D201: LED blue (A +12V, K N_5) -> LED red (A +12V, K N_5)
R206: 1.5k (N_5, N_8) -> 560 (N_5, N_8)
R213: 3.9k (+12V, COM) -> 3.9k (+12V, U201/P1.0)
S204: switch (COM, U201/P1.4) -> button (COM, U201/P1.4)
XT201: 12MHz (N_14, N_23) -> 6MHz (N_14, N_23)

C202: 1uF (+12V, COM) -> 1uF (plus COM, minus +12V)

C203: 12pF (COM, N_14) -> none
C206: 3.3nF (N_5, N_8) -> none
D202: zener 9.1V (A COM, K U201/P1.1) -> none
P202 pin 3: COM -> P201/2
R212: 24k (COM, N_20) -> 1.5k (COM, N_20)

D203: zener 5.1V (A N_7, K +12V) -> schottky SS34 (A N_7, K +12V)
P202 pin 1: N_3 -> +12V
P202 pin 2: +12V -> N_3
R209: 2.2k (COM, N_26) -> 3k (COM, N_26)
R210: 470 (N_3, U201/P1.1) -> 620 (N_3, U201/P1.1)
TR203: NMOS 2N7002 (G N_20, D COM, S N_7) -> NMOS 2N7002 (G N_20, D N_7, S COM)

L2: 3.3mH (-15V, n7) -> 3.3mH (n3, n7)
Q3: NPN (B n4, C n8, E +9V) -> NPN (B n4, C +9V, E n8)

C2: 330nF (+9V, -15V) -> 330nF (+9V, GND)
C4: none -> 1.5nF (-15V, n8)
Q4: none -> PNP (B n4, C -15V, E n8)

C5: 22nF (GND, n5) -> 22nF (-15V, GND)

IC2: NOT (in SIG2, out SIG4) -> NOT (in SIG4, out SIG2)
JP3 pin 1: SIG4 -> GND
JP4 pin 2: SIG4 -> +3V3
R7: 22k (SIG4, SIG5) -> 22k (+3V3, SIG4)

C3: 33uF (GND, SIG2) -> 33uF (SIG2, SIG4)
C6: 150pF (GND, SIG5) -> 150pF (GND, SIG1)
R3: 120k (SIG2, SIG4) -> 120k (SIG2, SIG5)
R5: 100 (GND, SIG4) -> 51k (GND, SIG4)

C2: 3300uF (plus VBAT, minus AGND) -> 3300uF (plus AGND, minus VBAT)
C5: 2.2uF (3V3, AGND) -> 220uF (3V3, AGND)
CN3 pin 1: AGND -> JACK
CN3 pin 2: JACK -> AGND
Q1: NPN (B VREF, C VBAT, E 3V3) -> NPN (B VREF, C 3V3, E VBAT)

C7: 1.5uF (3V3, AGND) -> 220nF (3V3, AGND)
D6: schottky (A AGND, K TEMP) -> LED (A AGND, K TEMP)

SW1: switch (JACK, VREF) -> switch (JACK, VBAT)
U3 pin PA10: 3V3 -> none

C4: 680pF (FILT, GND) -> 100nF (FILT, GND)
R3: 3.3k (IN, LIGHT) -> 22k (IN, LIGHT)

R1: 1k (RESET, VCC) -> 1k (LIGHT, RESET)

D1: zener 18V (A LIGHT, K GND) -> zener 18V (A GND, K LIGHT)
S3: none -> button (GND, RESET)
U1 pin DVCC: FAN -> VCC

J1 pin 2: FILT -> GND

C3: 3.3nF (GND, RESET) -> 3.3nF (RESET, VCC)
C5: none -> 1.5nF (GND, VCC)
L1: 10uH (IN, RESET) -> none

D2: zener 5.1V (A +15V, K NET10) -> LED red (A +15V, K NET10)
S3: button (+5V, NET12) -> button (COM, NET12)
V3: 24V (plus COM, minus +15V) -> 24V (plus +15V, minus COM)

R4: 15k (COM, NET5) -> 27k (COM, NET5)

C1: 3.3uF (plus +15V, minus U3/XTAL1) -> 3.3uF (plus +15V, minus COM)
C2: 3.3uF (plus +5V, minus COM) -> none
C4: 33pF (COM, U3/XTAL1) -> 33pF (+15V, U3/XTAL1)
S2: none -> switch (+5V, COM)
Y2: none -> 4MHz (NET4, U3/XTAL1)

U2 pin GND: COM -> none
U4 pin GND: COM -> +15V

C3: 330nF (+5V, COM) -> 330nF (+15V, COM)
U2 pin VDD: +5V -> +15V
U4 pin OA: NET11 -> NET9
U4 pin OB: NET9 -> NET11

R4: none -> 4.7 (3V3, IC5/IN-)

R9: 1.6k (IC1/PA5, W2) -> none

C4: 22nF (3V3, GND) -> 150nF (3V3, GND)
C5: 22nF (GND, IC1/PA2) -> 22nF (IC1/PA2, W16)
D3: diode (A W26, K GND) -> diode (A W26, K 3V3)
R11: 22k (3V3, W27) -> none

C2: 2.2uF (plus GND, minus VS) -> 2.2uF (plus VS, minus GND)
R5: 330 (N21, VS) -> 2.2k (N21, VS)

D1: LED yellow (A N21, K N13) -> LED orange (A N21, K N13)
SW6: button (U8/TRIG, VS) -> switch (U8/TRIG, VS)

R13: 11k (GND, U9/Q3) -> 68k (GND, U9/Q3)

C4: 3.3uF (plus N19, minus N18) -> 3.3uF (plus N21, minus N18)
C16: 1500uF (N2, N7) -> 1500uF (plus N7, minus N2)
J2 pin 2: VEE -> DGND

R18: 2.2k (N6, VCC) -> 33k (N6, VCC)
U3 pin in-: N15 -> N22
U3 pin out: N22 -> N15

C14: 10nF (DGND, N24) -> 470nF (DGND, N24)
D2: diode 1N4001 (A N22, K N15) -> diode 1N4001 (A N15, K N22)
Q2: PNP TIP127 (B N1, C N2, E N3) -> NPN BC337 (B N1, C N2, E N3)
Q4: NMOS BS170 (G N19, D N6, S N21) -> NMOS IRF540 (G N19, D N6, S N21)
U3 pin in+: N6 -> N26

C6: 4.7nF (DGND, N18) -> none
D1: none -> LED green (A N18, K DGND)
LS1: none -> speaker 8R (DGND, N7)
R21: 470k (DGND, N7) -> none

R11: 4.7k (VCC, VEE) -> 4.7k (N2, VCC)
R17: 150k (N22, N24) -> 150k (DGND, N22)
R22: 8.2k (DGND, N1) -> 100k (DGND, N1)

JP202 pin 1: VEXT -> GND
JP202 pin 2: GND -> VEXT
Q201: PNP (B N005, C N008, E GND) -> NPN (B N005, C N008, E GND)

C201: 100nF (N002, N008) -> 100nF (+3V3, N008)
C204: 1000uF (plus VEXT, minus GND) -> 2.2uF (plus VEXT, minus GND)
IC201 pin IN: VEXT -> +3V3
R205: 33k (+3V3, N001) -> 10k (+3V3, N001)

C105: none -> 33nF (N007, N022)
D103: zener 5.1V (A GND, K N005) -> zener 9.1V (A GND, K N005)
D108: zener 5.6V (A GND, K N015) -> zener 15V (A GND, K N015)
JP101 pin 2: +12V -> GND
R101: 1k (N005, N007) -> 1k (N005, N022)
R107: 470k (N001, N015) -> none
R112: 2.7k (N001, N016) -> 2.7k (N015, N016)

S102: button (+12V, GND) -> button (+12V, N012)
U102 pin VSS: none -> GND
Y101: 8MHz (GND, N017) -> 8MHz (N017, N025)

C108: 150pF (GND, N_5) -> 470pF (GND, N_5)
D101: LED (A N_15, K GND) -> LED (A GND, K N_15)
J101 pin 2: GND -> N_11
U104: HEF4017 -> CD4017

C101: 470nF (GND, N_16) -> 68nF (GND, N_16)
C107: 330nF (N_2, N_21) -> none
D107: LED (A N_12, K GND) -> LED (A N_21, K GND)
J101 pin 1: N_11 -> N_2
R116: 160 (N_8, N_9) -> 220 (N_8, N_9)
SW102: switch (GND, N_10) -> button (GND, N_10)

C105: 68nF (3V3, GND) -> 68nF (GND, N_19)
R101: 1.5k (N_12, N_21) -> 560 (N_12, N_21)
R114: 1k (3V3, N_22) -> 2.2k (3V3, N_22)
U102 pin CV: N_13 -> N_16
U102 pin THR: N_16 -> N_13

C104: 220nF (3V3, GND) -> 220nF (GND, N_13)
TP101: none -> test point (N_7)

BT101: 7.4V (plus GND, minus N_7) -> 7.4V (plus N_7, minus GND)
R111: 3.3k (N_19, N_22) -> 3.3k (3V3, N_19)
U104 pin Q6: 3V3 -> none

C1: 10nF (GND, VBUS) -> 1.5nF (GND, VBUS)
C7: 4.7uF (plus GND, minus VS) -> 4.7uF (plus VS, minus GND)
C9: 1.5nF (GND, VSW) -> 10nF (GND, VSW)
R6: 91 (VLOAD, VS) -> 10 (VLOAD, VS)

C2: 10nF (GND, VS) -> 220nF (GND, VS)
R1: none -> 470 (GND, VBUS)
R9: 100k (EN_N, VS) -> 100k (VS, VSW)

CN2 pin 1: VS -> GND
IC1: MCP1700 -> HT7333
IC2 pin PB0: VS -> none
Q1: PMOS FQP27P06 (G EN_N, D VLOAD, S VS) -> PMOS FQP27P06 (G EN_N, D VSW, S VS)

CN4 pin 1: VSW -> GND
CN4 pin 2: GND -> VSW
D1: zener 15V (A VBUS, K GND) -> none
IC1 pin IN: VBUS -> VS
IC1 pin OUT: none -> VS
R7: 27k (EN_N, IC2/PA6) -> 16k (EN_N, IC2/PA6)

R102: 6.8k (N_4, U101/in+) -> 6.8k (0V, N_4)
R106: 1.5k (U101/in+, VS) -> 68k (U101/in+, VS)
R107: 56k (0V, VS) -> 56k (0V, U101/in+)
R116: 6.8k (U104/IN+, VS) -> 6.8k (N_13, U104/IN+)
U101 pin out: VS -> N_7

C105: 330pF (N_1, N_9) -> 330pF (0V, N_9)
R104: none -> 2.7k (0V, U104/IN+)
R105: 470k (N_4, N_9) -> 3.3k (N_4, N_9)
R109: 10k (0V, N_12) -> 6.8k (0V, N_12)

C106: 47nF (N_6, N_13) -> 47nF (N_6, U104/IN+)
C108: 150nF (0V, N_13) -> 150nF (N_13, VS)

---------------

- _Exercise instructions_
Take the lines above from the one containing "C16: 1500uF (N2, N7)" to the one containing "BT101: 7.4V (plus" and retype them exactly, both ends included, with nothing added.

- _Answer area_
C16: 1500uF (N2, N7) -> 1500uF (plus N7, minus N2)
J2 pin 2: VEE -> DGND

R18: 2.2k (N6, VCC) -> 33k (N6, VCC)
U3 pin in-: N15 -> N22
U3 pin out: N22 -> N15

C14: 10nF (DGND, N24) -> 470nF (DGND, N24)
D2: diode 1N4001 (A N22, K N15) -> diode 1N4001 (A N15, K N22)
Q2: PNP TIP127 (B N1, C N2, E N3) -> NPN BC337 (B N1, C N2, E N3)
Q4: NMOS BS170 (G N19, D N6, S N21) -> NMOS IRF540 (G N19, D N6, S N21)
U3 pin in+: N6 -> N26

C6: 4.7nF (DGND, N18) -> none
D1: none -> LED green (A N18, K DGND)
LS1: none -> speaker 8R (DGND, N7)
R21: 470k (DGND, N7) -> none

R11: 4.7k (VCC, VEE) -> 4.7k (N2, VCC)
R17: 150k (N22, N24) -> 150k (DGND, N22)
R22: 8.2k (DGND, N1) -> 100k (DGND, N1)

JP202 pin 1: VEXT -> GND
JP202 pin 2: GND -> VEXT
Q201: PNP (B N005, C N008, E GND) -> NPN (B N005, C N008, E GND)

C201: 100nF (N002, N008) -> 100nF (+3V3, N008)
C204: 1000uF (plus VEXT, minus GND) -> 2.2uF (plus VEXT, minus GND)
IC201 pin IN: VEXT -> +3V3
R205: 33k (+3V3, N001) -> 10k (+3V3, N001)

C105: none -> 33nF (N007, N022)
D103: zener 5.1V (A GND, K N005) -> zener 9.1V (A GND, K N005)
D108: zener 5.6V (A GND, K N015) -> zener 15V (A GND, K N015)
JP101 pin 2: +12V -> GND
R101: 1k (N005, N007) -> 1k (N005, N022)
R107: 470k (N001, N015) -> none
R112: 2.7k (N001, N016) -> 2.7k (N015, N016)

S102: button (+12V, GND) -> button (+12V, N012)
U102 pin VSS: none -> GND
Y101: 8MHz (GND, N017) -> 8MHz (N017, N025)

C108: 150pF (GND, N_5) -> 470pF (GND, N_5)
D101: LED (A N_15, K GND) -> LED (A GND, K N_15)
J101 pin 2: GND -> N_11
U104: HEF4017 -> CD4017

C101: 470nF (GND, N_16) -> 68nF (GND, N_16)
C107: 330nF (N_2, N_21) -> none
D107: LED (A N_12, K GND) -> LED (A N_21, K GND)
J101 pin 1: N_11 -> N_2
R116: 160 (N_8, N_9) -> 220 (N_8, N_9)
SW102: switch (GND, N_10) -> button (GND, N_10)

C105: 68nF (3V3, GND) -> 68nF (GND, N_19)
R101: 1.5k (N_12, N_21) -> 560 (N_12, N_21)
R114: 1k (3V3, N_22) -> 2.2k (3V3, N_22)
U102 pin CV: N_13 -> N_16
U102 pin THR: N_16 -> N_13

C104: 220nF (3V3, GND) -> 220nF (GND, N_13)
TP101: none -> test point (N_7)

BT101: 7.4V (plus GND, minus N_7) -> 7.4V (plus N_7, minus GND)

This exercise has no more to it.